# Requirements
Could you copy out each of the entries below, word for word and with nothing altered?

# Dataset extract

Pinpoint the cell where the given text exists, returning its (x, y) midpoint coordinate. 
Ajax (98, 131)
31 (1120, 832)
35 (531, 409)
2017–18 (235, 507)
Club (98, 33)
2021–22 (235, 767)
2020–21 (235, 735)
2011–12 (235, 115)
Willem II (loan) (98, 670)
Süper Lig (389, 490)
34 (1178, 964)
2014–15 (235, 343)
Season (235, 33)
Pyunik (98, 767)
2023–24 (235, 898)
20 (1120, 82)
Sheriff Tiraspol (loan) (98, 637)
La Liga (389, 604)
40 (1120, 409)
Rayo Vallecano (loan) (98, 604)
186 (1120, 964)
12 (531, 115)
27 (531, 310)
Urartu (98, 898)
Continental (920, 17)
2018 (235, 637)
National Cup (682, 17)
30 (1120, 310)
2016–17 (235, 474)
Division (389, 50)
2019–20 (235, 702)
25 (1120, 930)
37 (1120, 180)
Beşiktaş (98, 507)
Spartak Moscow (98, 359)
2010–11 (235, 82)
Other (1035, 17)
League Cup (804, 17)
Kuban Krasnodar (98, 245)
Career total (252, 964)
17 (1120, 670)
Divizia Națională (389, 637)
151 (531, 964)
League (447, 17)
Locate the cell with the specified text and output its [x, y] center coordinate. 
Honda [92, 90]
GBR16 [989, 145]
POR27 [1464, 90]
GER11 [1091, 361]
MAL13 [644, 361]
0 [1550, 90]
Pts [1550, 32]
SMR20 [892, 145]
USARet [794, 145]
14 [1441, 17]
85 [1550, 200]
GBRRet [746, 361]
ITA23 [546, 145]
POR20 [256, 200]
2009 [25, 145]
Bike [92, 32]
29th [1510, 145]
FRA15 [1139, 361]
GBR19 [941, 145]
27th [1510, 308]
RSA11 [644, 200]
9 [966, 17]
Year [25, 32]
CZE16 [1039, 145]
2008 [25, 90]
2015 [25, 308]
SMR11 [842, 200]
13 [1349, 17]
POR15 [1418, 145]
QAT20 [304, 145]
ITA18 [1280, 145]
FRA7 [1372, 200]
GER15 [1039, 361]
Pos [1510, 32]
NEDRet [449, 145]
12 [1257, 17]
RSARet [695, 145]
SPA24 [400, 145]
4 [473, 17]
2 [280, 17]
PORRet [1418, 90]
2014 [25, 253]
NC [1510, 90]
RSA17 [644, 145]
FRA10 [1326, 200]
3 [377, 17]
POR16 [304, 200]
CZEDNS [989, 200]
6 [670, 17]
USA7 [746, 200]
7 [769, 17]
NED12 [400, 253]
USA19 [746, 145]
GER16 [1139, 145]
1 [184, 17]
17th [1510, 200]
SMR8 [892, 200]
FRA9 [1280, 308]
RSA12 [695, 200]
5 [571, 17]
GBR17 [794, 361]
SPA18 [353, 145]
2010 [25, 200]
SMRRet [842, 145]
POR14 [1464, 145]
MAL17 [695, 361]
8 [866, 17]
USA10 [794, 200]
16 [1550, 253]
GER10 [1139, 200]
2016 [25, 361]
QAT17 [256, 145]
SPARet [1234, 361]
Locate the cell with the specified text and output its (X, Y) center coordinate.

# Solved problem
Pinpoint the cell where the given text exists, returning its (x, y) midpoint coordinate. 
Ajax (98, 131)
31 (1120, 832)
35 (531, 409)
2017–18 (235, 507)
Club (98, 33)
2021–22 (235, 767)
2020–21 (235, 735)
2011–12 (235, 115)
Willem II (loan) (98, 670)
Süper Lig (389, 490)
34 (1178, 964)
2014–15 (235, 343)
Season (235, 33)
Pyunik (98, 767)
2023–24 (235, 898)
20 (1120, 82)
Sheriff Tiraspol (loan) (98, 637)
La Liga (389, 604)
40 (1120, 409)
Rayo Vallecano (loan) (98, 604)
186 (1120, 964)
12 (531, 115)
27 (531, 310)
Urartu (98, 898)
Continental (920, 17)
2018 (235, 637)
National Cup (682, 17)
30 (1120, 310)
2016–17 (235, 474)
Division (389, 50)
2019–20 (235, 702)
25 (1120, 930)
37 (1120, 180)
Beşiktaş (98, 507)
Spartak Moscow (98, 359)
2010–11 (235, 82)
Other (1035, 17)
League Cup (804, 17)
Kuban Krasnodar (98, 245)
Career total (252, 964)
17 (1120, 670)
Divizia Națională (389, 637)
151 (531, 964)
League (447, 17)
Locate the cell with the specified text and output its [x, y] center coordinate. 
Honda [92, 90]
GBR16 [989, 145]
POR27 [1464, 90]
GER11 [1091, 361]
MAL13 [644, 361]
0 [1550, 90]
Pts [1550, 32]
SMR20 [892, 145]
USARet [794, 145]
14 [1441, 17]
85 [1550, 200]
GBRRet [746, 361]
ITA23 [546, 145]
POR20 [256, 200]
2009 [25, 145]
Bike [92, 32]
29th [1510, 145]
FRA15 [1139, 361]
GBR19 [941, 145]
27th [1510, 308]
RSA11 [644, 200]
9 [966, 17]
Year [25, 32]
CZE16 [1039, 145]
2008 [25, 90]
2015 [25, 308]
SMR11 [842, 200]
13 [1349, 17]
POR15 [1418, 145]
QAT20 [304, 145]
ITA18 [1280, 145]
FRA7 [1372, 200]
GER15 [1039, 361]
Pos [1510, 32]
NEDRet [449, 145]
12 [1257, 17]
RSARet [695, 145]
SPA24 [400, 145]
4 [473, 17]
2 [280, 17]
PORRet [1418, 90]
2014 [25, 253]
NC [1510, 90]
RSA17 [644, 145]
FRA10 [1326, 200]
3 [377, 17]
POR16 [304, 200]
CZEDNS [989, 200]
6 [670, 17]
USA7 [746, 200]
7 [769, 17]
NED12 [400, 253]
USA19 [746, 145]
GER16 [1139, 145]
1 [184, 17]
17th [1510, 200]
SMR8 [892, 200]
FRA9 [1280, 308]
RSA12 [695, 200]
5 [571, 17]
GBR17 [794, 361]
SPA18 [353, 145]
2010 [25, 200]
SMRRet [842, 145]
POR14 [1464, 145]
MAL17 [695, 361]
8 [866, 17]
USA10 [794, 200]
16 [1550, 253]
GER10 [1139, 200]
2016 [25, 361]
QAT17 [256, 145]
SPARet [1234, 361]
Locate the cell with the specified text and output its (X, Y) center coordinate.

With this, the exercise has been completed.